### Instructions to follow
Output the entries below without any alteration.

### Material for this exercise
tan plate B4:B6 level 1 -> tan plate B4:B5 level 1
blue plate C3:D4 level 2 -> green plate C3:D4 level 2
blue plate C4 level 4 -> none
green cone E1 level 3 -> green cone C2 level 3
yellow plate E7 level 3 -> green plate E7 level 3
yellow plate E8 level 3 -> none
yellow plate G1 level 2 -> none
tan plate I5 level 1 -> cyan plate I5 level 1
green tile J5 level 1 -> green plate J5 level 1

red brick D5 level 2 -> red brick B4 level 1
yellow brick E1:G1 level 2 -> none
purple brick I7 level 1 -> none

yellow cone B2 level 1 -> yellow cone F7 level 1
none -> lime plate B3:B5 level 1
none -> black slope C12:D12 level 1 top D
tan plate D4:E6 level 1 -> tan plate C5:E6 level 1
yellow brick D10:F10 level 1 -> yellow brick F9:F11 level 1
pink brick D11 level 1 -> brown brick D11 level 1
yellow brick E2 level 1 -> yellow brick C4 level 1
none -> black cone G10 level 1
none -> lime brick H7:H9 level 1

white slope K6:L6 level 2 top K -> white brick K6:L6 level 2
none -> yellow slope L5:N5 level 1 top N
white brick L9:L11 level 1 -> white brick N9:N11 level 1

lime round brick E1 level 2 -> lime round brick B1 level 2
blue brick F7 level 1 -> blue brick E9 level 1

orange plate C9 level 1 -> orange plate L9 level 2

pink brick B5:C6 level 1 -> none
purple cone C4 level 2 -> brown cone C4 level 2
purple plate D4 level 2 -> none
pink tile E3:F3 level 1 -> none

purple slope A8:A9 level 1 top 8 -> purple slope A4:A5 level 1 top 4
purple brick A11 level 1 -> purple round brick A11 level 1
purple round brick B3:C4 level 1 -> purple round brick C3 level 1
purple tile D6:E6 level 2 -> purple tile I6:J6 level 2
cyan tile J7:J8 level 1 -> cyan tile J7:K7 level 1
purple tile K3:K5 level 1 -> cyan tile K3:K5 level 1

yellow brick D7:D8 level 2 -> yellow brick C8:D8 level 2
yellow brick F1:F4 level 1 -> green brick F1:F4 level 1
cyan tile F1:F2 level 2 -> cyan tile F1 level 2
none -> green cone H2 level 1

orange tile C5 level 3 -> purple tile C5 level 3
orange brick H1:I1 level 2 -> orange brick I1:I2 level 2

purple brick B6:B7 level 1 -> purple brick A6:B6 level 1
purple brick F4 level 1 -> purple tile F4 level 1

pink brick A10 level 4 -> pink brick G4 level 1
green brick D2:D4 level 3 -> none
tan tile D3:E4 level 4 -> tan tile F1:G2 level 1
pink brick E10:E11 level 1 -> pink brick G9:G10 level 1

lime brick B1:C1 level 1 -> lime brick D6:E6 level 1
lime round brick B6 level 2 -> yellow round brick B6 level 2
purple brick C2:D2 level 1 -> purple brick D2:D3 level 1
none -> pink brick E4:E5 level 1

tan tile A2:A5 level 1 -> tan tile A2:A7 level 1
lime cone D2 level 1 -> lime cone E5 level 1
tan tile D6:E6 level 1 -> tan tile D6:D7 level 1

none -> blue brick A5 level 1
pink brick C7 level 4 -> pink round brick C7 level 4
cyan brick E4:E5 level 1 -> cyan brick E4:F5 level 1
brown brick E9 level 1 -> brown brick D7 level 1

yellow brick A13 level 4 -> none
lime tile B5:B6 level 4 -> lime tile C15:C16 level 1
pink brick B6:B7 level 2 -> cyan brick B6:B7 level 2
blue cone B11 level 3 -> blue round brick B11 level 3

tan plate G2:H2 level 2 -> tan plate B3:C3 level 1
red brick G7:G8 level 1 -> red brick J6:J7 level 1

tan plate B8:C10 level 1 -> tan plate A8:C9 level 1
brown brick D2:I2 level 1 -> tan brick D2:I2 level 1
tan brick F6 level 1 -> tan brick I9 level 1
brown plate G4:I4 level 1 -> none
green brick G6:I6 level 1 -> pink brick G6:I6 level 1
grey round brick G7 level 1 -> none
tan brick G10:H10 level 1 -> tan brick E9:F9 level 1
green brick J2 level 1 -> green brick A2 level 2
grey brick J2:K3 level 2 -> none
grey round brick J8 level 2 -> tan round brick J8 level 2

### Output of the exercise
tan plate B4:B6 level 1 -> tan plate B4:B5 level 1
blue plate C3:D4 level 2 -> green plate C3:D4 level 2
blue plate C4 level 4 -> none
green cone E1 level 3 -> green cone C2 level 3
yellow plate E7 level 3 -> green plate E7 level 3
yellow plate E8 level 3 -> none
yellow plate G1 level 2 -> none
tan plate I5 level 1 -> cyan plate I5 level 1
green tile J5 level 1 -> green plate J5 level 1

red brick D5 level 2 -> red brick B4 level 1
yellow brick E1:G1 level 2 -> none
purple brick I7 level 1 -> none

yellow cone B2 level 1 -> yellow cone F7 level 1
none -> lime plate B3:B5 level 1
none -> black slope C12:D12 level 1 top D
tan plate D4:E6 level 1 -> tan plate C5:E6 level 1
yellow brick D10:F10 level 1 -> yellow brick F9:F11 level 1
pink brick D11 level 1 -> brown brick D11 level 1
yellow brick E2 level 1 -> yellow brick C4 level 1
none -> black cone G10 level 1
none -> lime brick H7:H9 level 1

white slope K6:L6 level 2 top K -> white brick K6:L6 level 2
none -> yellow slope L5:N5 level 1 top N
white brick L9:L11 level 1 -> white brick N9:N11 level 1

lime round brick E1 level 2 -> lime round brick B1 level 2
blue brick F7 level 1 -> blue brick E9 level 1

orange plate C9 level 1 -> orange plate L9 level 2

pink brick B5:C6 level 1 -> none
purple cone C4 level 2 -> brown cone C4 level 2
purple plate D4 level 2 -> none
pink tile E3:F3 level 1 -> none

purple slope A8:A9 level 1 top 8 -> purple slope A4:A5 level 1 top 4
purple brick A11 level 1 -> purple round brick A11 level 1
purple round brick B3:C4 level 1 -> purple round brick C3 level 1
purple tile D6:E6 level 2 -> purple tile I6:J6 level 2
cyan tile J7:J8 level 1 -> cyan tile J7:K7 level 1
purple tile K3:K5 level 1 -> cyan tile K3:K5 level 1

yellow brick D7:D8 level 2 -> yellow brick C8:D8 level 2
yellow brick F1:F4 level 1 -> green brick F1:F4 level 1
cyan tile F1:F2 level 2 -> cyan tile F1 level 2
none -> green cone H2 level 1

orange tile C5 level 3 -> purple tile C5 level 3
orange brick H1:I1 level 2 -> orange brick I1:I2 level 2

purple brick B6:B7 level 1 -> purple brick A6:B6 level 1
purple brick F4 level 1 -> purple tile F4 level 1

pink brick A10 level 4 -> pink brick G4 level 1
green brick D2:D4 level 3 -> none
tan tile D3:E4 level 4 -> tan tile F1:G2 level 1
pink brick E10:E11 level 1 -> pink brick G9:G10 level 1

lime brick B1:C1 level 1 -> lime brick D6:E6 level 1
lime round brick B6 level 2 -> yellow round brick B6 level 2
purple brick C2:D2 level 1 -> purple brick D2:D3 level 1
none -> pink brick E4:E5 level 1

tan tile A2:A5 level 1 -> tan tile A2:A7 level 1
lime cone D2 level 1 -> lime cone E5 level 1
tan tile D6:E6 level 1 -> tan tile D6:D7 level 1

none -> blue brick A5 level 1
pink brick C7 level 4 -> pink round brick C7 level 4
cyan brick E4:E5 level 1 -> cyan brick E4:F5 level 1
brown brick E9 level 1 -> brown brick D7 level 1

yellow brick A13 level 4 -> none
lime tile B5:B6 level 4 -> lime tile C15:C16 level 1
pink brick B6:B7 level 2 -> cyan brick B6:B7 level 2
blue cone B11 level 3 -> blue round brick B11 level 3

tan plate G2:H2 level 2 -> tan plate B3:C3 level 1
red brick G7:G8 level 1 -> red brick J6:J7 level 1

tan plate B8:C10 level 1 -> tan plate A8:C9 level 1
brown brick D2:I2 level 1 -> tan brick D2:I2 level 1
tan brick F6 level 1 -> tan brick I9 level 1
brown plate G4:I4 level 1 -> none
green brick G6:I6 level 1 -> pink brick G6:I6 level 1
grey round brick G7 level 1 -> none
tan brick G10:H10 level 1 -> tan brick E9:F9 level 1
green brick J2 level 1 -> green brick A2 level 2
grey brick J2:K3 level 2 -> none
grey round brick J8 level 2 -> tan round brick J8 level 2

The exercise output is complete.